What you have to do: Among the entries below, count each line holding the word "calculator". Write only the number.

Data provided:
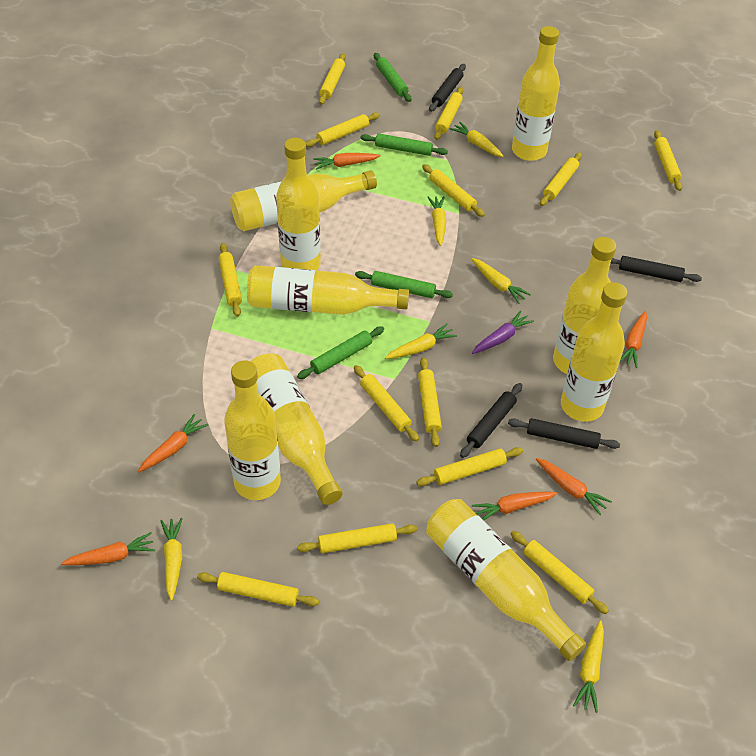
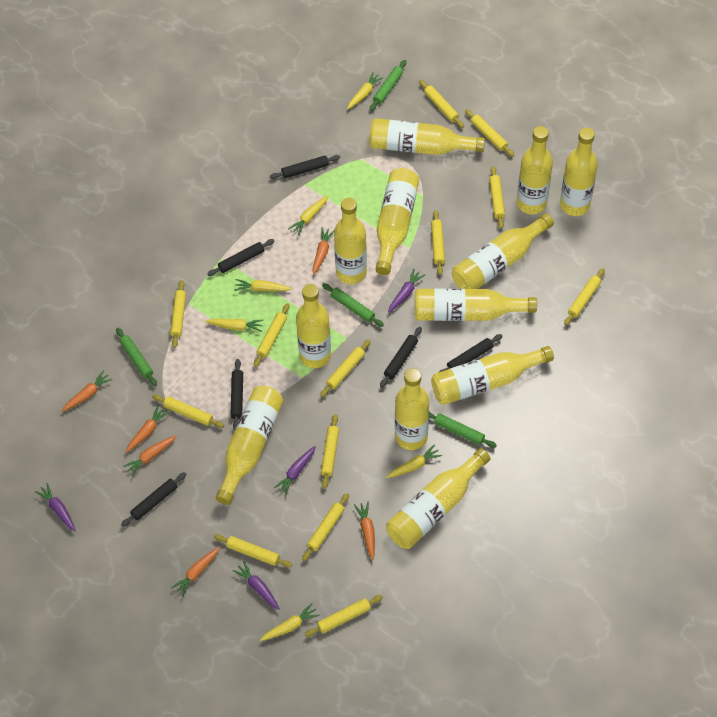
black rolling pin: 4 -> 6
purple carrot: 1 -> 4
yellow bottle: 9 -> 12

==

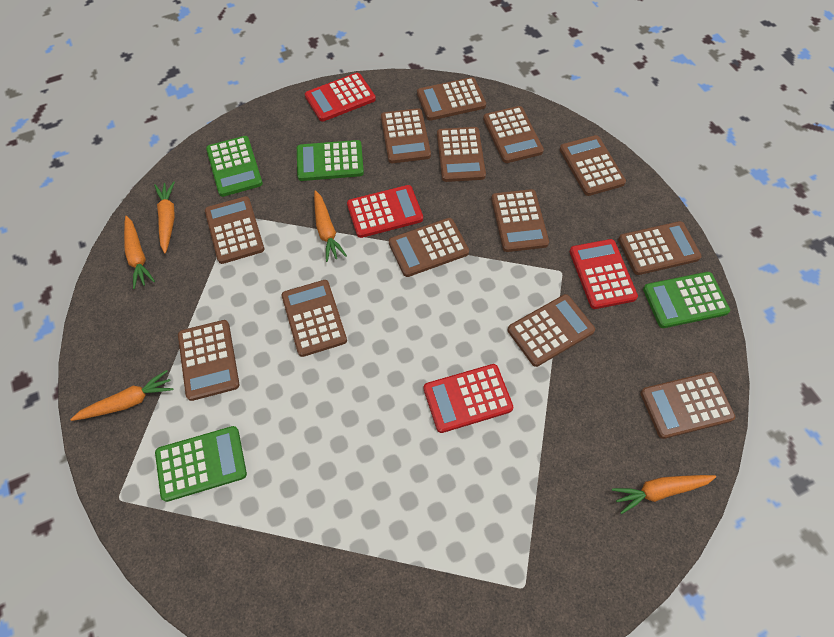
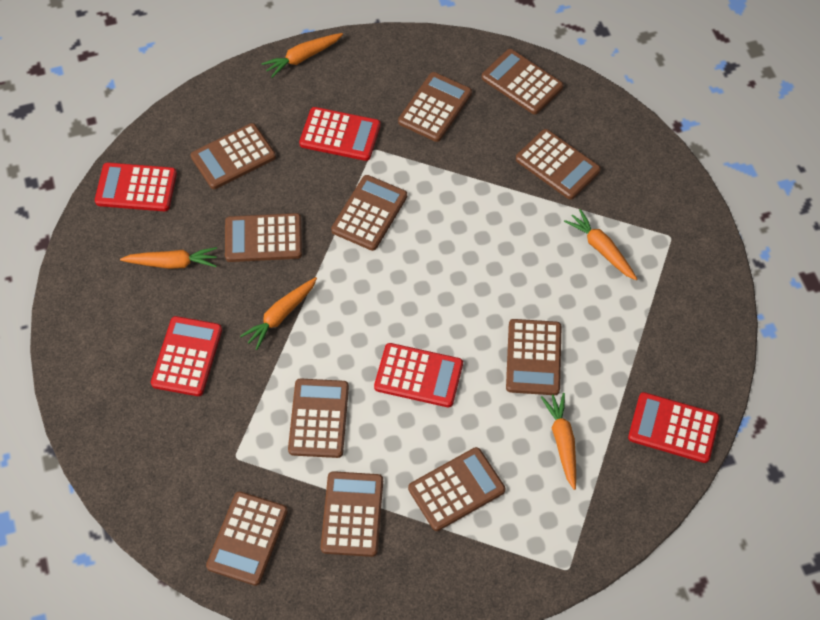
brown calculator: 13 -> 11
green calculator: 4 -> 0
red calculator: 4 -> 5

---

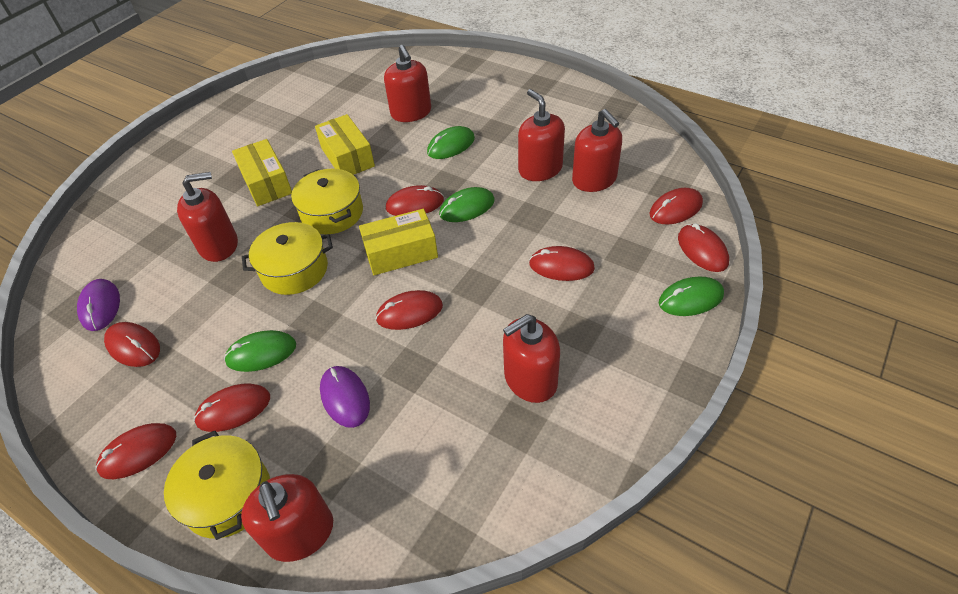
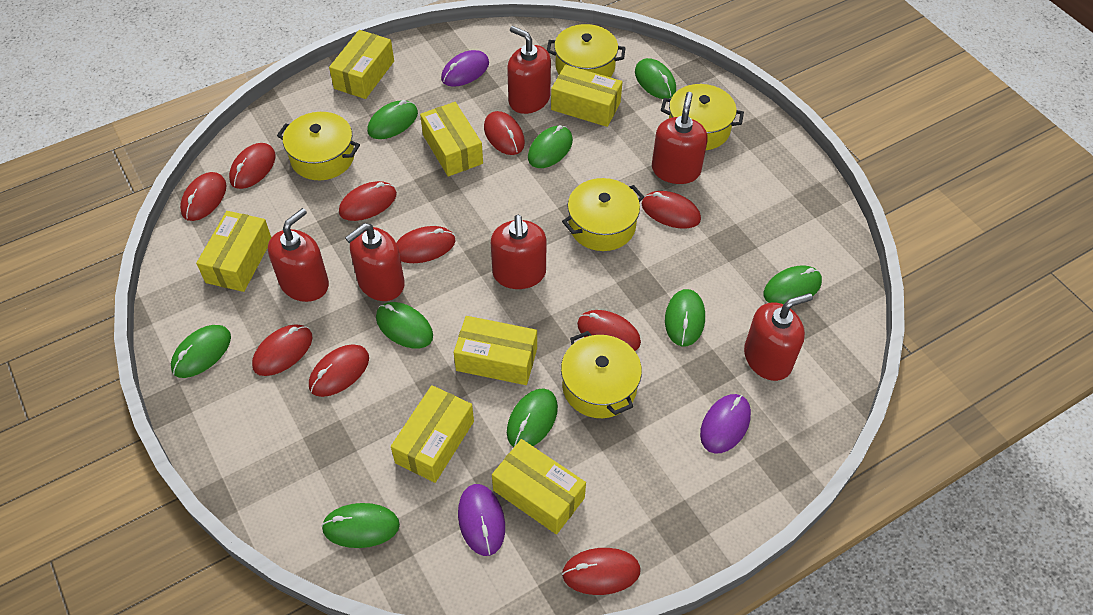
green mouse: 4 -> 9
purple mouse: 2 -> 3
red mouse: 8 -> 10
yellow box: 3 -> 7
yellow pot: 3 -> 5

Answer space: 3